Data excerpts:

>> begin

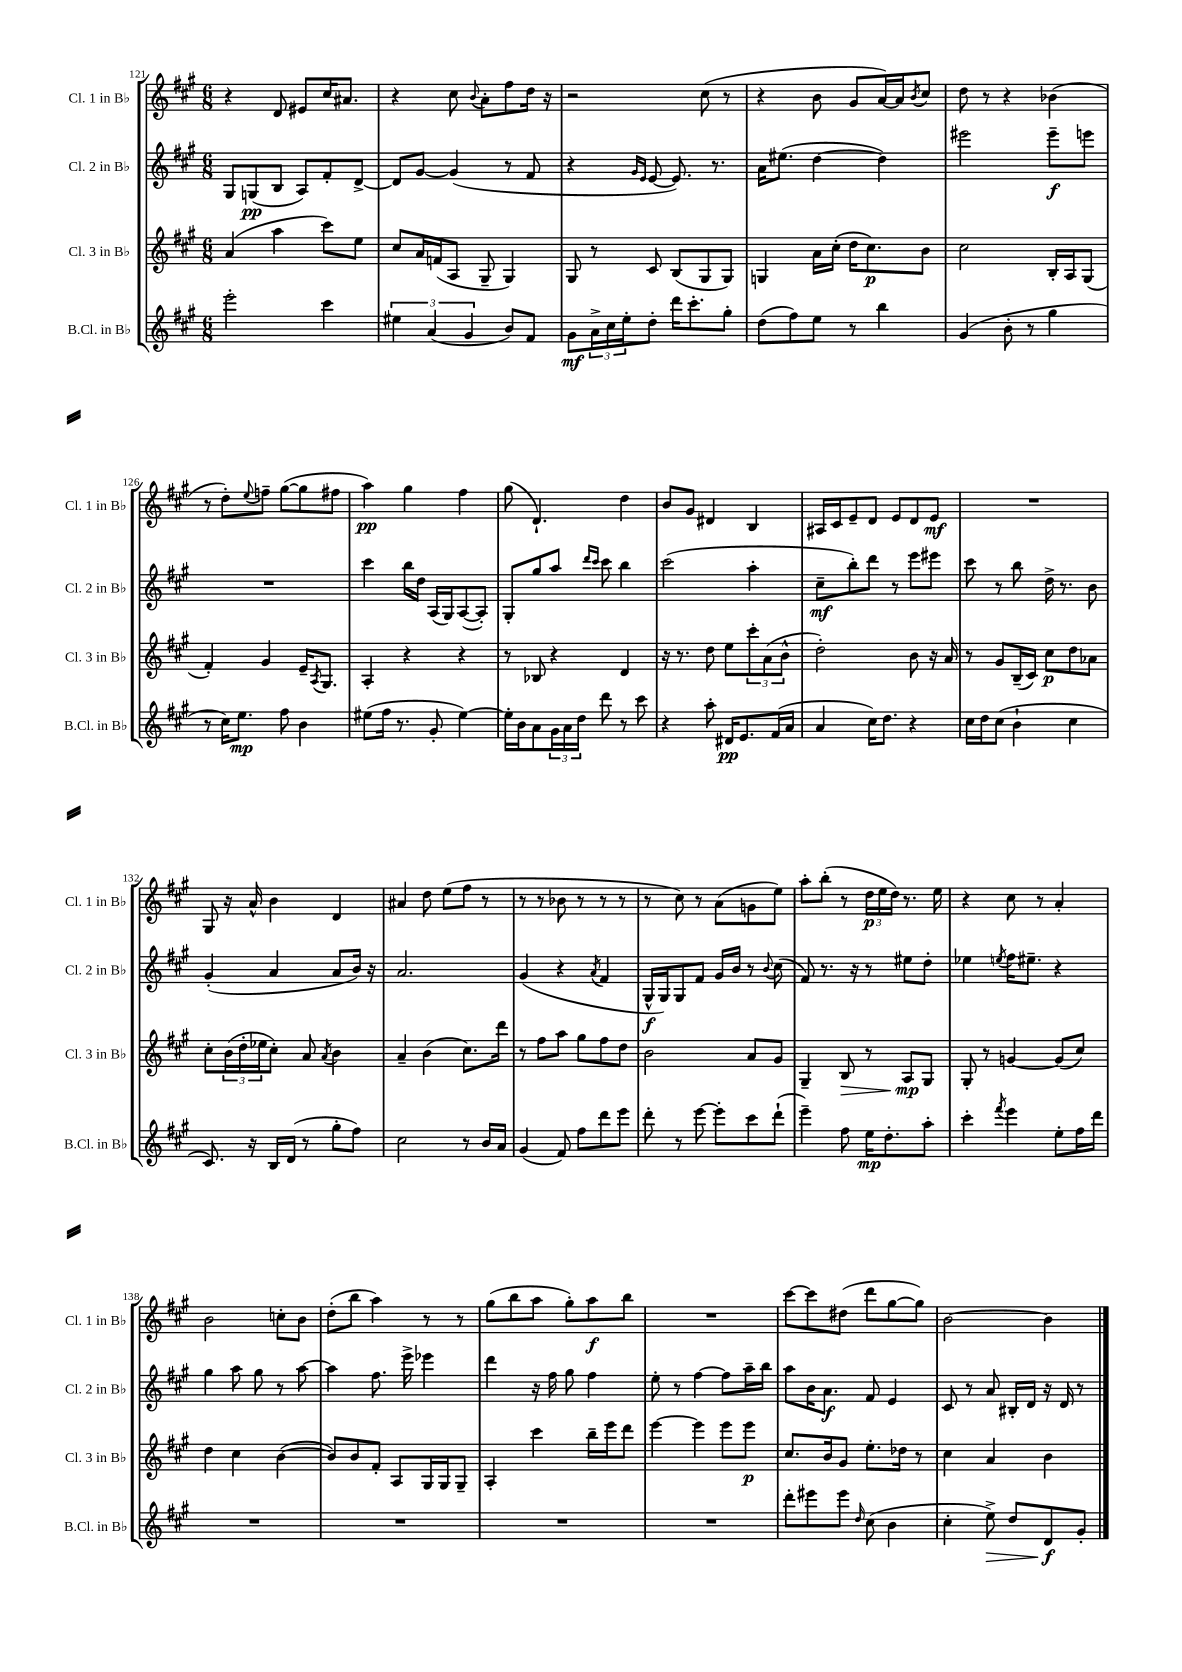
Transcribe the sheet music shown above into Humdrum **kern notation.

**kern	**dynam	**kern	**dynam	**kern	**dynam	**kern	**dynam
*part4	*part4	*part3	*part3	*part2	*part2	*part1	*part1
*staff4	*staff4	*staff3	*staff3	*staff2	*staff2	*staff1	*staff1
*I"B.Cl. in B♭	*	*I"Cl. 3 in B♭	*	*I"Cl. 2 in B♭	*	*I"Cl. 1 in B♭	*
*I'B.Cl. in B♭	*	*I'Cl. 3 in B♭	*	*I'Cl. 2 in B♭	*	*I'Cl. 1 in B♭	*
*clefG2	*	*clefG2	*	*clefG2	*	*clefG2	*
*k[f#c#g#]	*	*k[f#c#g#]	*	*k[f#c#g#]	*	*k[f#c#g#]	*
*M6/8	*	*M6/8	*	*M6/8	*	*M6/8	*
=121	=121	=121	=121	=121	=121	=121	=121
2eee'\	.	(4a/	.	8G#/L	.	4r	.
.	.	.	.	(8Gn/	pp	.	.
.	.	4aa\	.	8B/J	.	8d/	.
.	.	.	.	8A/L)	.	8e#X/L	.
4ccc#\	.	8ccc#\L)	.	8f#'/	.	16cc#/K	.
.	.	.	.	.	.	8.a#X/J	.
.	.	8ee\J	.	[8d^/J	.	.	.
=122	=122	=122	=122	=122	=122	=122	=122
6ee#X\	.	8cc#/L	.	8d/L]	.	4r	.
.	.	16a/L	.	[8g#/J	.	.	.
(6a/	.	.	.	.	.	.	.
.	.	(16fn/J	.	.	.	.	.
.	.	8A/J	.	(4g#/]	.	8cc#\	.
6g#/	.	.	.	.	.	.	.
.	.	.	.	.	.	8qqb/	.
.	.	8G#~/	.	.	.	8a'\L	.
8b/L)	.	4G#/)	.	8r	.	8ff#\	.
8f#/J	.	.	.	8f#/	.	16dd\Jk	.
.	.	.	.	.	.	16r	.
=123	=123	=123	=123	=123	=123	=123	=123
8g#\L	mf	8G#/	.	4r	.	2r	.
24a^\L	.	8r	.	.	.	.	.
24cc#\	.	.	.	.	.	.	.
24ee'\J	.	.	.	.	.	.	.
.	.	.	.	16qqg#/LL	.	.	.
.	.	.	.	16qqe/JJ	.	.	.
8dd'\J	.	8c#/	.	[8e/	.	.	.
16ddd\KL	.	(8B/L	.	8.e/])	.	.	.
8.ccc#'\	.	.	.	.	.	.	.
.	.	8G#/	.	.	.	(8cc#\	.
.	.	.	.	8.r	.	.	.
8gg#'\J	.	8G#/J)	.	.	.	8r	.
=124	=124	=124	=124	=124	=124	=124	=124
(8dd\L	.	4Gn/	.	16a\KL	.	4r	.
.	.	.	.	(8.ee#X\J	.	.	.
8ff#\)	.	.	.	.	.	.	.
8ee\J	.	16a\LL	.	[4dd\	.	8b\	.
.	.	(16cc#'\JJ	.	.	.	.	.
8r	.	16dd\KL	.	.	.	8g#/L	.
.	.	8.cc#\)	p	.	.	.	.
4bb\	.	.	.	4dd\])	.	[16a/L)	.
.	.	.	.	.	.	16a/J]	.
.	.	.	.	.	.	8qb/	.
.	.	8b\J	.	.	.	8cc#/J	.
=125	=125	=125	=125	=125	=125	=125	=125
(4g#/	.	2cc#\	.	2eee#X\	.	8dd\	.
.	.	.	.	.	.	8r	.
8b'\	.	.	.	.	.	4r	.
8r	.	.	.	.	.	.	.
4gg#\	.	16B'/LL	.	8eee#~\L	f	(4b-X\	.
.	.	16A/J	.	.	.	.	.
.	.	(8G#/J	.	8eeen\J	.	.	.
!!LO:LB:g=z
=126	=126	=126	=126	=126	=126	=126	=126
8r	.	4f#'/)	.	2.r	.	8r	.
16cc#\KL)	.	.	.	.	.	8dd'\L)	.
8.ee\J	mp	.	.	.	.	.	.
.	.	.	.	.	.	8qqee/	.
.	.	4g#/	.	.	.	8ffn~\J	.
8ff#\	.	.	.	.	.	([8gg#\L	.
4b\	.	16e~/KL	.	.	.	8gg#\]	.
.	.	8qA/	.	.	.	.	.
.	.	8.G#/J	.	.	.	.	.
.	.	.	.	.	.	8ff#X\J	.
=127	=127	=127	=127	=127	=127	=127	=127
(8ee#X\L	.	4A'/	.	4ccc#\	.	4aa\)	pp
16ff#\Jk	.	.	.	.	.	.	.
8.r	.	.	.	.	.	.	.
.	.	4r	.	16bb\LL	.	4gg#\	.
.	.	.	.	16dd\JJ	.	.	.
8g#'/	.	.	.	(16A/LL	.	.	.
.	.	.	.	16G#/J)	.	.	.
[4ee#\)	.	4r	.	([8A/	.	4ff#\	.
.	.	.	.	8A'/J])	.	.	.
=128	=128	=128	=128	=128	=128	=128	=128
16ee#'\LL]	.	8r	.	8G#'/L	.	(8gg#\	.
16b\J	.	.	.	.	.	.	.
8a\	.	8B-X/	.	8gg#/	.	4.d`/)	.
24g#\L	.	4r	.	8aa/J	.	.	.
24a\	.	.	.	.	.	.	.
24dd\JJ	.	.	.	.	.	.	.
.	.	.	.	16qqddd/LL	.	.	.
.	.	.	.	16qqccc#/JJ	.	.	.
8ddd\	.	.	.	8ccc#\	.	.	.
8r	.	4d/	.	4bb\	.	4dd\	.
8ccc#\	.	.	.	.	.	.	.
=129	=129	=129	=129	=129	=129	=129	=129
4r	.	16r	.	(2ccc#\	.	8b/L	.
.	.	8.r	.	.	.	.	.
.	.	.	.	.	.	8g#/J	.
8aa'\	.	8dd\	.	.	.	4d#X/	.
16d#X/KL	pp	8ee\L	.	.	.	.	.
8.e/	.	.	.	.	.	.	.
.	.	12ccc#'\	.	4aa'\	.	4B/	.
.	.	(12a\	.	.	.	.	.
(16f#/L	.	.	.	.	.	.	.
.	.	12b^^\J	.	.	.	.	.
16a/JJ	.	.	.	.	.	.	.
=130	=130	=130	=130	=130	=130	=130	=130
4a/	.	2dd'\)	.	8cc#~\L	mf	16A#X/LL	.
.	.	.	.	.	.	16c#/J	.
.	.	.	.	8bb'\)	.	8e~/	.
16cc#\KL)	.	.	.	8ddd\J	.	8d/J	.
8.dd\J	.	.	.	.	.	.	.
.	.	.	.	8r	.	8e/L	.
4r	.	8b\	.	8eee\L	.	8d/	.
.	.	16r	.	8eee#X\J	.	8e/J	mf
.	.	16a/	.	.	.	.	.
=131	=131	=131	=131	=131	=131	=131	=131
16cc#\LL	.	8r	.	8ccc#\	.	2.r	.
16dd\J	.	.	.	.	.	.	.
(8cc#\J	.	8g#/L	.	8r	.	.	.
4b`\	.	(16B~/L	.	8bb\	.	.	.
.	.	16c#/JJ)	.	.	.	.	.
.	.	8cc#\L	p	16dd^\	.	.	.
.	.	.	.	8.r	.	.	.
4cc#\	.	8dd\	.	.	.	.	.
.	.	8a-X\J	.	8b\	.	.	.
!!LO:LB:g=z
=132	=132	=132	=132	=132	=132	=132	=132
8.c#/)	.	8cc#'\L	.	(4g#'/	.	8G#/	.
.	.	(24b\L	.	.	.	16r	.
.	.	24dd'\	.	.	.	.	.
16r	.	.	.	.	.	16a^^/	.
.	.	24ee-X\J	.	.	.	.	.
16B/LL	.	8cc#'\J)	.	4a/	.	4b\	.
(16d/JJ	.	.	.	.	.	.	.
8r	.	8a/	.	.	.	.	.
.	.	8qa/	.	.	.	.	.
8gg#'\L	.	4b\	.	8a/L	.	4d/	.
8ff#\J)	.	.	.	16b/Jk)	.	.	.
.	.	.	.	16r	.	.	.
=133	=133	=133	=133	=133	=133	=133	=133
2cc#\	.	4a~/	.	2.a/	.	4a#X/	.
.	.	(4b\	.	.	.	8dd\	.
.	.	.	.	.	.	(8ee\L	.
8r	.	8.cc#\L)	.	.	.	8ff#\J	.
16b/LL	.	.	.	.	.	8r	.
16a/JJ	.	16ddd\Jk	.	.	.	.	.
=134	=134	=134	=134	=134	=134	=134	=134
(4g#/	.	8r	.	(4g#/	.	8r	.
.	.	8ff#\L	.	.	.	8r	.
8f#/)	.	8aa\J	.	4r	.	8b-X\	.
8ff#\L	.	8gg#\L	.	.	.	8r	.
.	.	.	.	8qa/	.	.	.
8ddd\	.	8ff#\	.	4f#/	.	8r	.
8eee\J	.	8dd\J	.	.	.	8r	.
=135	=135	=135	=135	=135	=135	=135	=135
8ddd'\	.	2b\	.	16G#^^/LL	f	8r	.
.	.	.	.	16G#/J)	.	.	.
8r	.	.	.	8G#/	.	8cc#\)	.
[8eee\	.	.	.	8f#/J	.	8r	.
8eee'\L]	.	.	.	16g#/LL	.	(8a\L	.
.	.	.	.	16b/JJ	.	.	.
8ccc#\	.	8a/L	.	8r	.	8gn\	.
.	.	.	.	8qqb/	.	.	.
(8ddd`\J	.	8g#/J	.	(8cc#\	.	8ee\J)	.
=136	=136	=136	=136	=136	=136	=136	=136
4eee~\)	.	4G#~/	.	8f#/)	.	8aa'\L	.
.	.	.	.	8.r	.	(8bb'\J	.
!	!	!	!LO:HP:b	!	!	!	!
8ff#\	.	8B/	>	.	.	8r	.
.	.	.	.	16r	.	.	.
16ee\KL	mp	8r	.	8r	.	24dd\LL	p
.	.	.	.	.	.	24ee\	.
8.dd'\	.	.	.	.	.	.	.
.	.	.	.	.	.	24dd\JJ)	.
.	.	8A/L	mp	8ee#X\L	.	8.r	.
8aa'\J	.	8G#/J	]	8dd'\J	.	.	.
.	.	.	.	.	.	16ee\	.
=137	=137	=137	=137	=137	=137	=137	=137
4ccc#'\	.	8G#'/	.	4ee-X\	.	4r	.
.	.	8r	.	.	.	.	.
8qfff#/	.	.	.	8qeen/	.	.	.
4eee\	.	[4gn/	.	16ff#\KL	.	8cc#\	.
.	.	.	.	8.ee#X~\J	.	.	.
.	.	.	.	.	.	8r	.
8ee'\L	.	(8g/L]	.	4r	.	4a'/	.
16ff#\L	.	8cc#/J)	.	.	.	.	.
16ddd\JJ	.	.	.	.	.	.	.
!!LO:LB:g=z
=138	=138	=138	=138	=138	=138	=138	=138
2.r	.	4dd\	.	4gg#\	.	2b\	.
.	.	4cc#\	.	8aa\	.	.	.
.	.	.	.	8gg#\	.	.	.
.	.	([4b\	.	8r	.	8ccn'\L	.
.	.	.	.	[8aa\	.	8b\J	.
=139	=139	=139	=139	=139	=139	=139	=139
2.r	.	8b/L])	.	4aa\]	.	(8dd'\L	.
.	.	8b/	.	.	.	8bb\J	.
.	.	8f#'/J	.	8.ff#\	.	4aa\)	.
.	.	8A/L	.	.	.	.	.
.	.	.	.	16eee^\	.	.	.
.	.	16G#/L	.	4eee-X\	.	8r	.
.	.	16G#/J	.	.	.	.	.
.	.	8G#~/J	.	.	.	8r	.
=140	=140	=140	=140	=140	=140	=140	=140
2.r	.	4A'/	.	4ddd\	.	(8gg#\L	.
.	.	.	.	.	.	8bb\	.
.	.	4ccc#\	.	16r	.	8aa\J	.
.	.	.	.	16ff#\	.	.	.
.	.	.	.	8gg#\	.	8gg#'\L)	.
.	.	16bb~\LL	.	4ff#\	.	8aa\	f
.	.	16eee\J	.	.	.	.	.
.	.	8ddd\J	.	.	.	8bb\J	.
=141	=141	=141	=141	=141	=141	=141	=141
2.r	.	[4eee\	.	8ee'\	.	2.r	.
.	.	.	.	8r	.	.	.
.	.	4eee\]	.	[4ff#\	.	.	.
.	.	8eee\L	.	8ff#\L]	.	.	.
.	.	8eee\J	p	16aa~\L	.	.	.
.	.	.	.	16bb\JJ	.	.	.
=142	=142	=142	=142	=142	=142	=142	=142
8ddd'\L	.	8.cc#/L	.	8aa\L	.	[8ccc#\L	.
8eee#X\	.	.	.	16b\K	.	8ccc#\]	.
.	.	16b/k	.	8.a\J	f	.	.
8eee#\J	.	8g#/J	.	.	.	(8dd#X\J	.
16qqdd/	.	.	.	.	.	.	.
(8cc#\	.	8.ee'\L	.	8f#/	.	8ddd\L	.
4b\	.	.	.	4e/	.	[8gg#\	.
.	.	16dd-X\Jk	.	.	.	.	.
.	.	8r	.	.	.	8gg#\J])	.
=143	=143	=143	=143	=143	=143	=143	=143
4cc#'\	.	4cc#\	.	8c#/	.	[2b\	.
.	.	.	.	8r	.	.	.
!	!LO:HP:b	!	!	!	!	!	!
8ee^\)	>	4a/	.	8a/	.	.	.
8dd/L	.	.	.	16B#X'/LL	.	.	.
.	.	.	.	16d/JJ	.	.	.
8d/	f	4b\	.	16r	.	4b\]	.
.	.	.	.	16d/	.	.	.
8g#'/J	]	.	.	8r	.	.	.
==	==	==	==	==	==	==	==
*-	*-	*-	*-	*-	*-	*-	*-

>> end

JOB:
Report how many lines in the material contain the string "kern", counting only matches with the same case. Give the number and nothing else.

FULL OUTPUT:
2